* **INFORMATION SHOWN**:
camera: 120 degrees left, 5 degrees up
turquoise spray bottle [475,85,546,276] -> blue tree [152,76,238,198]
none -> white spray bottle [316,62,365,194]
...
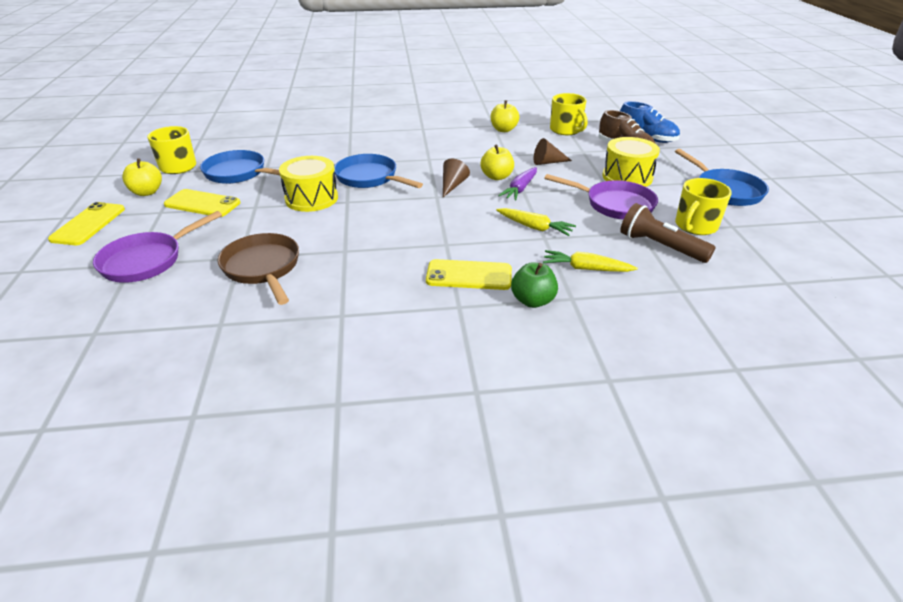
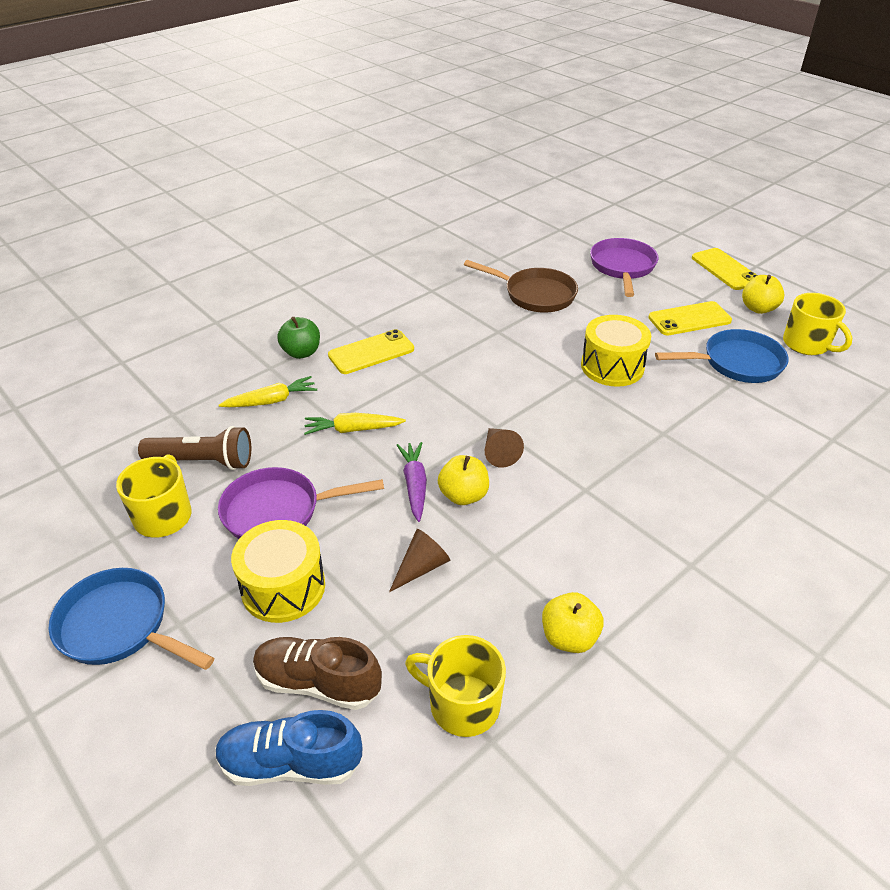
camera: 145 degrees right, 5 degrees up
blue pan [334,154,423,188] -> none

* **WORK TO COMPLETE**: Can you repeat, word for word, every line above from the one containing "camera: 120 degrees left, 5 degrees up" down to the one containing "none -> white spray bottle [316,62,365,194]", including both?

* **RESULT BELOW**:
camera: 120 degrees left, 5 degrees up
turquoise spray bottle [475,85,546,276] -> blue tree [152,76,238,198]
none -> white spray bottle [316,62,365,194]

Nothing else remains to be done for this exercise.